• **DATA EXCERPT**
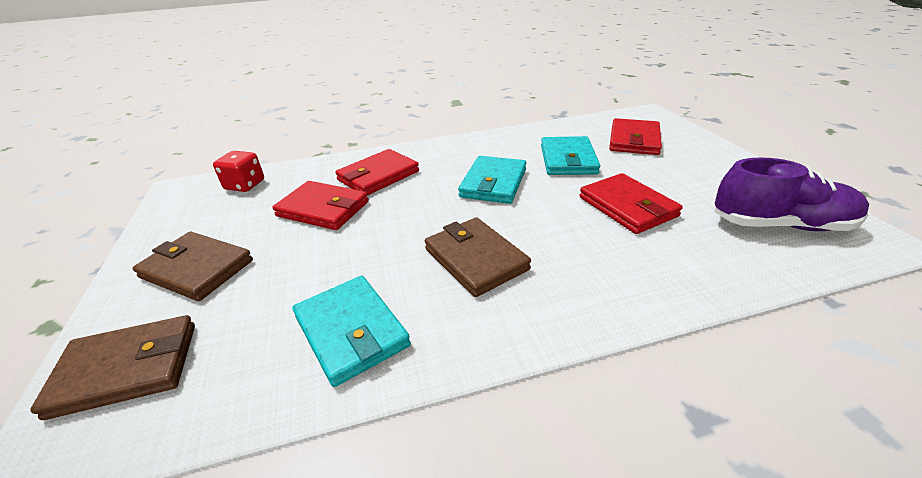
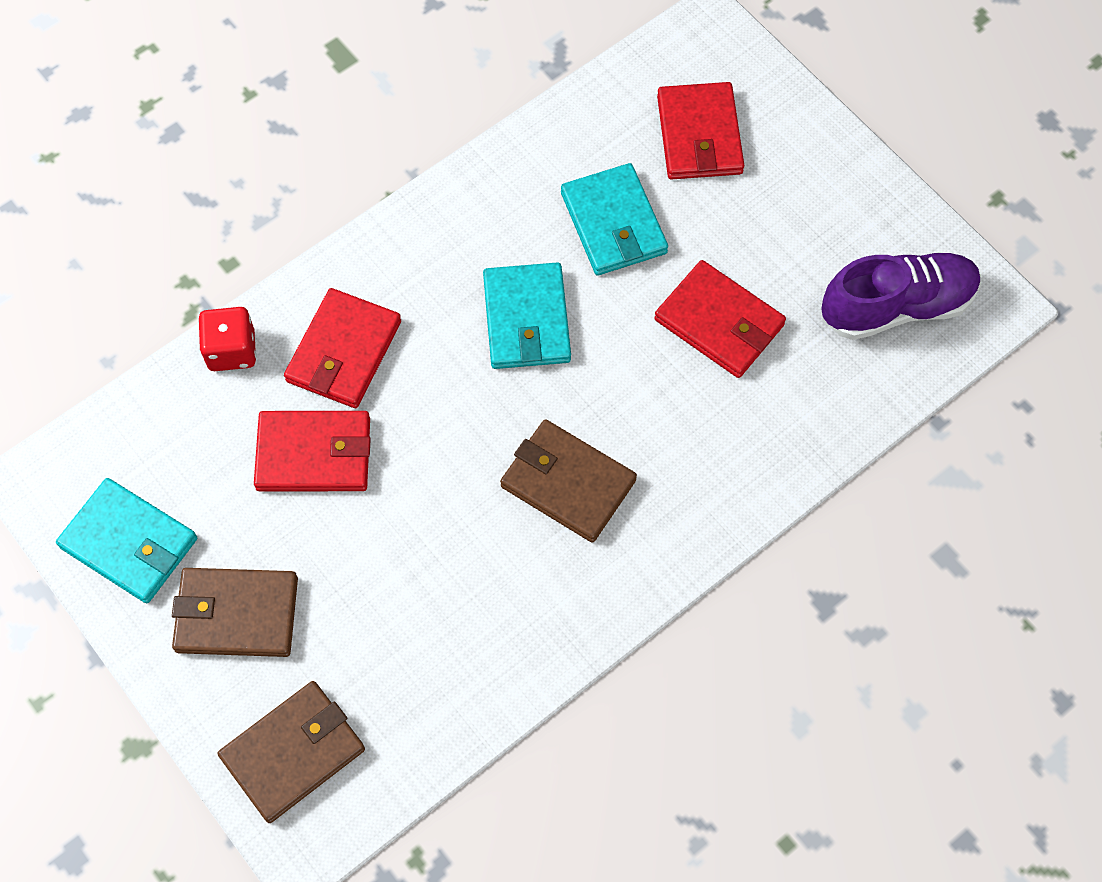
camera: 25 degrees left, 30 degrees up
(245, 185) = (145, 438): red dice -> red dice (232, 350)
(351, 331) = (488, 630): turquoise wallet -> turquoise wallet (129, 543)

• **ACTION ITEM**
Write out each line of the data exactly; the images should be left out.

• **TASK OUTPUT**
camera: 25 degrees left, 30 degrees up
(245, 185) = (145, 438): red dice -> red dice (232, 350)
(351, 331) = (488, 630): turquoise wallet -> turquoise wallet (129, 543)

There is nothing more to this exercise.